═════ Information shown

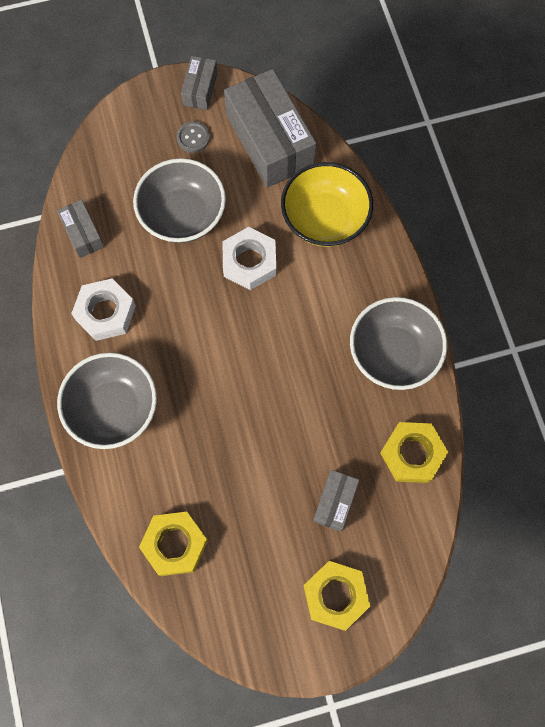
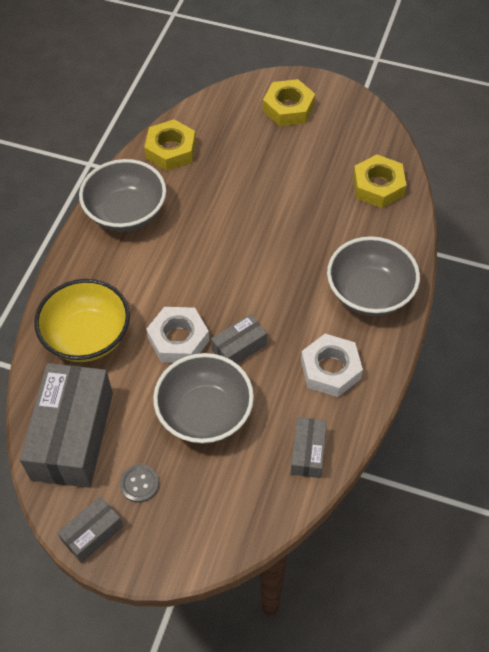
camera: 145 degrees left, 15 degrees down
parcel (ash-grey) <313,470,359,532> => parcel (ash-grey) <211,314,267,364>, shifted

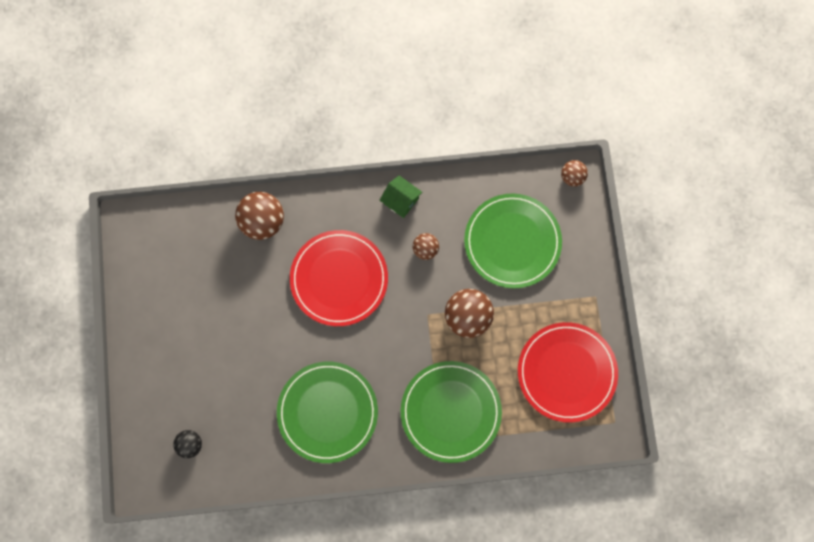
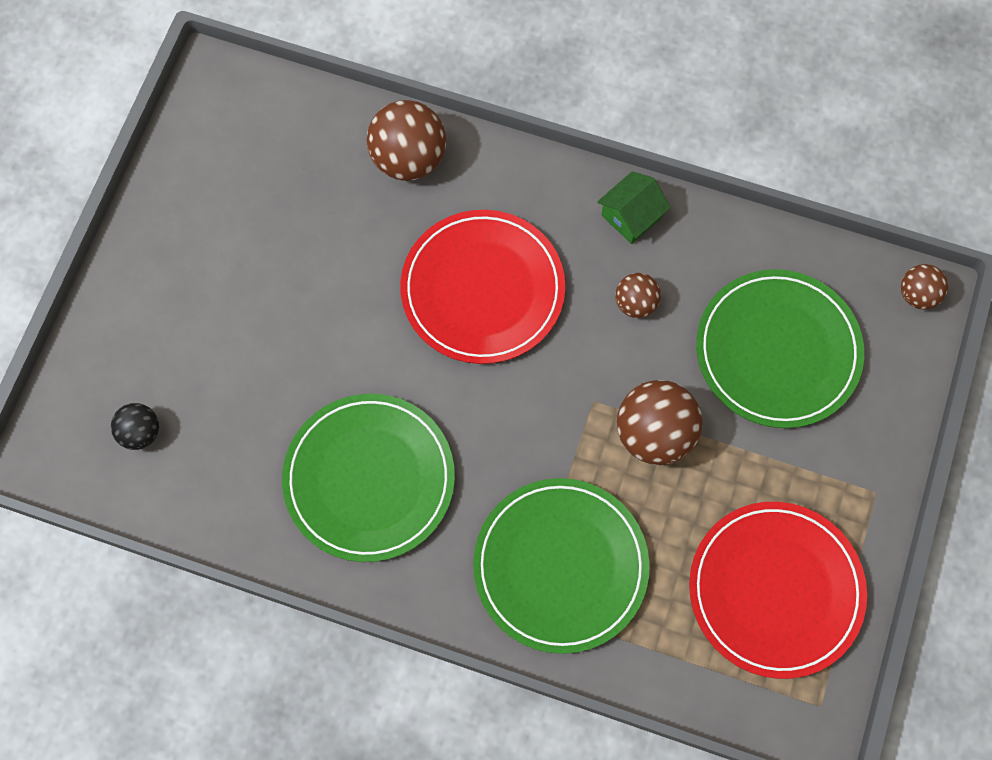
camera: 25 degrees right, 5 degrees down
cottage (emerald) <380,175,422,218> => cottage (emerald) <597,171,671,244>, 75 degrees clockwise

══════════

Directions for this task
Write out the data precisely as given, excluding the pictures.

Solution
camera: 145 degrees left, 15 degrees down
parcel (ash-grey) <313,470,359,532> => parcel (ash-grey) <211,314,267,364>, shifted

camera: 25 degrees right, 5 degrees down
cottage (emerald) <380,175,422,218> => cottage (emerald) <597,171,671,244>, 75 degrees clockwise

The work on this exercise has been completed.